┌──

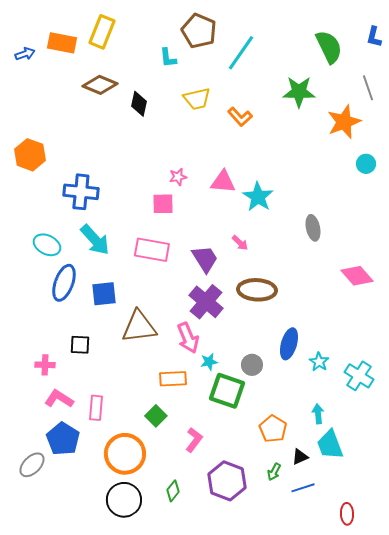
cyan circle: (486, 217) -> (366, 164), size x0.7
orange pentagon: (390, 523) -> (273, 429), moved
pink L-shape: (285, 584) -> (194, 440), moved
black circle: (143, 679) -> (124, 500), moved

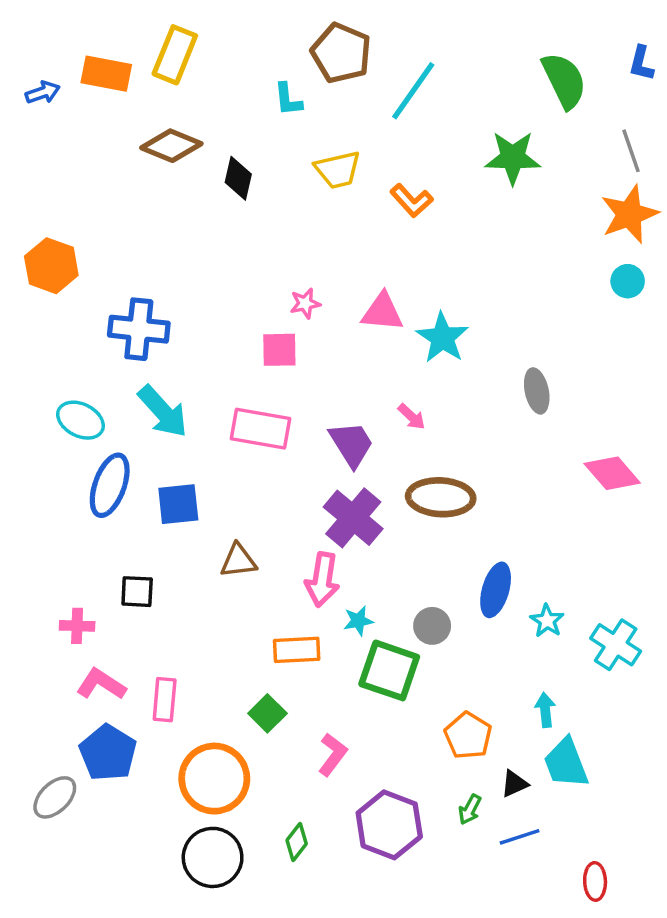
orange star: (344, 122) -> (629, 214), moved
brown triangle: (139, 327) -> (238, 561), size x0.6
pink arrow: (188, 338) -> (322, 580), turned 32

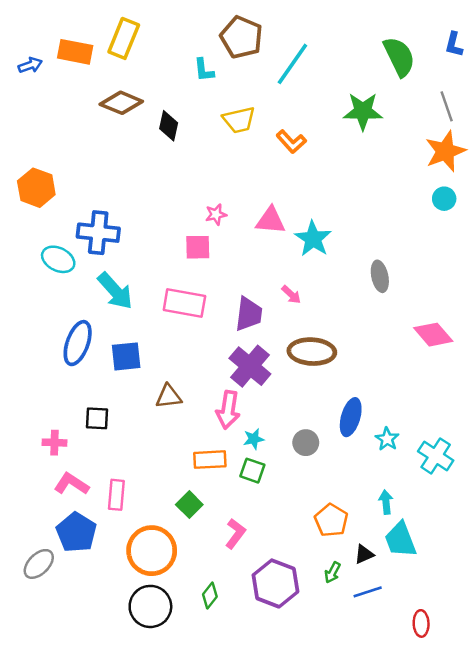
cyan ellipse: (81, 420) -> (58, 259), moved
purple trapezoid: (351, 444) -> (249, 314), turned 39
green square: (389, 670) -> (252, 471), moved, size x0.6

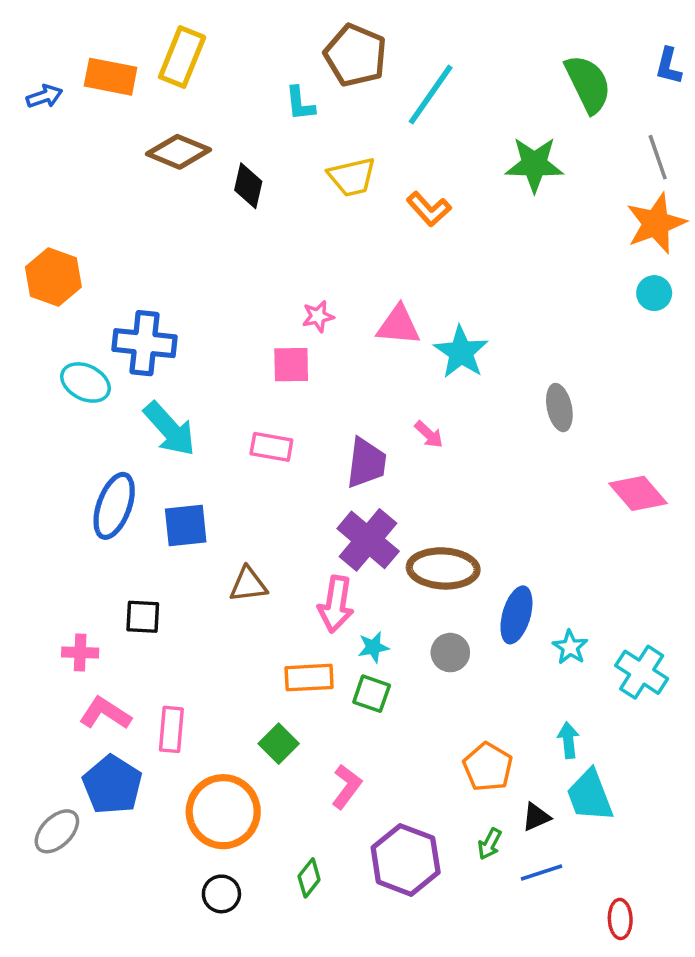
pink rectangle: (184, 303) -> (271, 447), size x0.7
brown ellipse: (312, 352) -> (443, 568), moved
black circle: (150, 606) -> (221, 894), size x0.6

└──

_Exercise requirements_: Which lines of the listing contain the word "moved"? Copy each of them.

_Answer for the task_:
orange pentagon: (390, 523) -> (273, 429), moved
pink L-shape: (285, 584) -> (194, 440), moved
black circle: (143, 679) -> (124, 500), moved
orange star: (344, 122) -> (629, 214), moved
cyan ellipse: (81, 420) -> (58, 259), moved
green square: (389, 670) -> (252, 471), moved, size x0.6
brown ellipse: (312, 352) -> (443, 568), moved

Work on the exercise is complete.